## Exercise objective:
From the records below, transcribe only the lines running from the one with "camera: 60 degrees right, 5 degrees up" through the one with "teddy bear in turquoise". Keep both of those end lines.

[[ Input open ]]

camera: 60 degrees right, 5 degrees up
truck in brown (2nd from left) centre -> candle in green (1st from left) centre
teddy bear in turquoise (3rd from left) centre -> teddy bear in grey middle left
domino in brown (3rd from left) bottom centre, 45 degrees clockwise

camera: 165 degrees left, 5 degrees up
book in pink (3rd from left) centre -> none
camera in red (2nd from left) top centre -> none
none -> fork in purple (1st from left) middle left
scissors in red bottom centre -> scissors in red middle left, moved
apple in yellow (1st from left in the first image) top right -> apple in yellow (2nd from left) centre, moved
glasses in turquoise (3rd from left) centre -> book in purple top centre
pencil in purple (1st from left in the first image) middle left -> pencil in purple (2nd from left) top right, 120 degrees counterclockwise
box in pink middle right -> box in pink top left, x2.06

[[ Input closed ]]
[[ Input open ]]

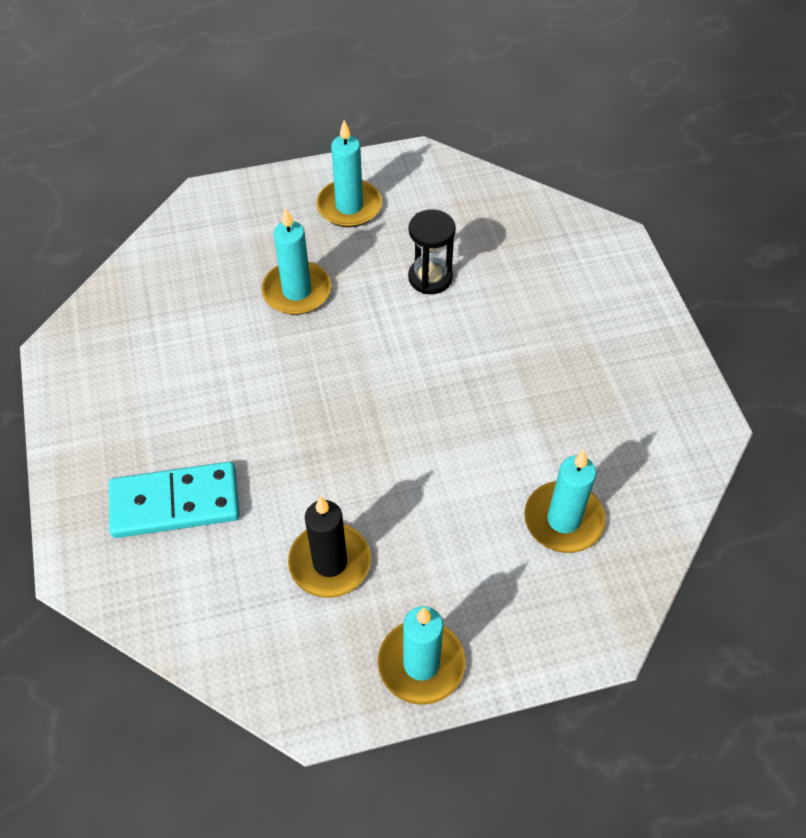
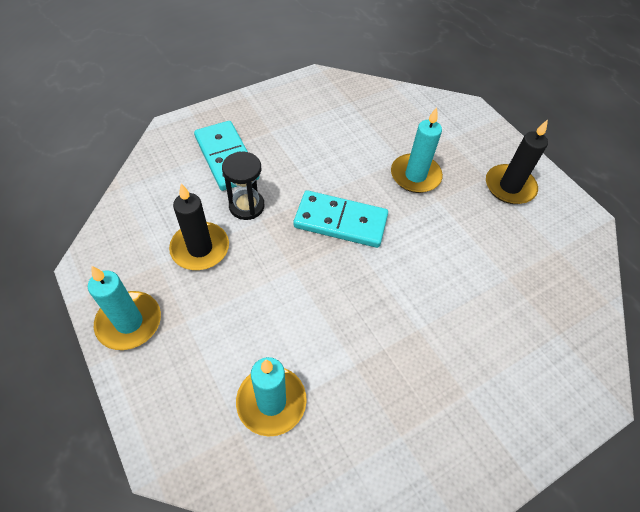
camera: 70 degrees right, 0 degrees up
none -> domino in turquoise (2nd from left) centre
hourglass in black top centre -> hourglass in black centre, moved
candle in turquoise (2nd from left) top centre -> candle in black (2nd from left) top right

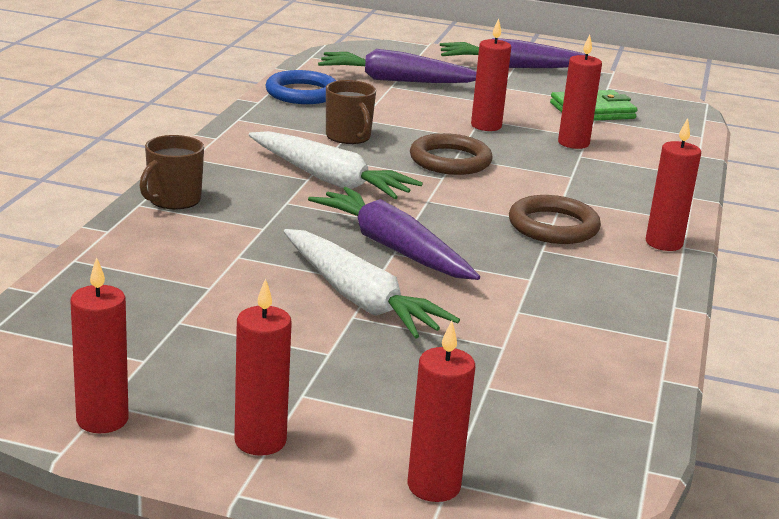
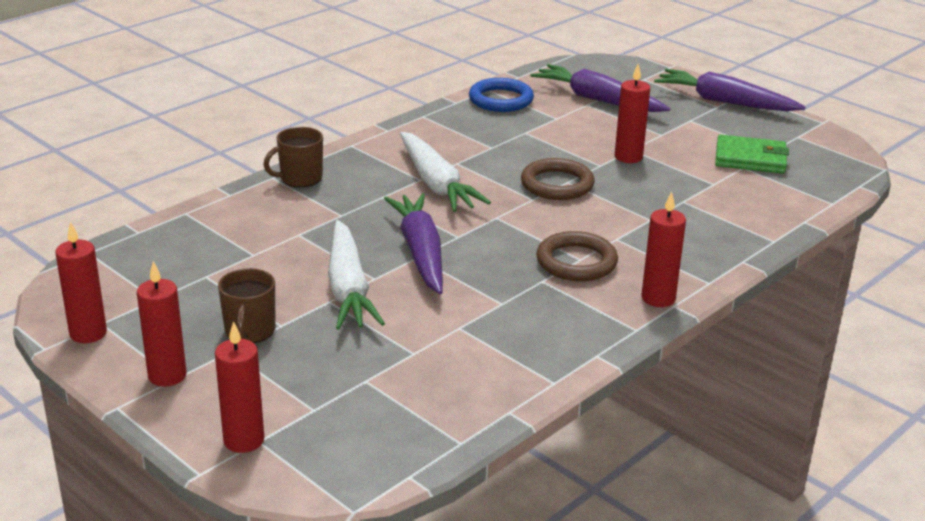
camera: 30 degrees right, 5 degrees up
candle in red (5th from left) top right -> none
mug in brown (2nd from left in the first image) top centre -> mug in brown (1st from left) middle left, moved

[[ Input closed ]]

## Result below:
camera: 60 degrees right, 5 degrees up
truck in brown (2nd from left) centre -> candle in green (1st from left) centre
teddy bear in turquoise (3rd from left) centre -> teddy bear in grey middle left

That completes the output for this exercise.